MATERIALS PROVIDED:
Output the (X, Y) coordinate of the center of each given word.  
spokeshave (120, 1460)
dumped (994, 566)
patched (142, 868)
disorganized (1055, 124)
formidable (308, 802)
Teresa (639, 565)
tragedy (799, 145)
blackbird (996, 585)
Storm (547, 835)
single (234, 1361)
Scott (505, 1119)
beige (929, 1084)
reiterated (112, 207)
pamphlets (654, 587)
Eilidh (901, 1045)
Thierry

WHAT TO DO:
Please scale the data above by copying every line in full and multiplying each coordinate value by 1.75, rounding to the nearest whole number with halves rounded up.

RESPONSE FOR THIS EXERCISE:
Output the (X, Y) coordinate of the center of each given word.  
spokeshave (210, 2555)
dumped (1740, 991)
patched (249, 1519)
disorganized (1846, 217)
formidable (539, 1404)
Teresa (1118, 989)
tragedy (1398, 254)
blackbird (1743, 1024)
Storm (957, 1461)
single (410, 2382)
Scott (884, 1958)
beige (1626, 1897)
reiterated (196, 362)
pamphlets (1145, 1027)
Eilidh (1577, 1829)
Thierry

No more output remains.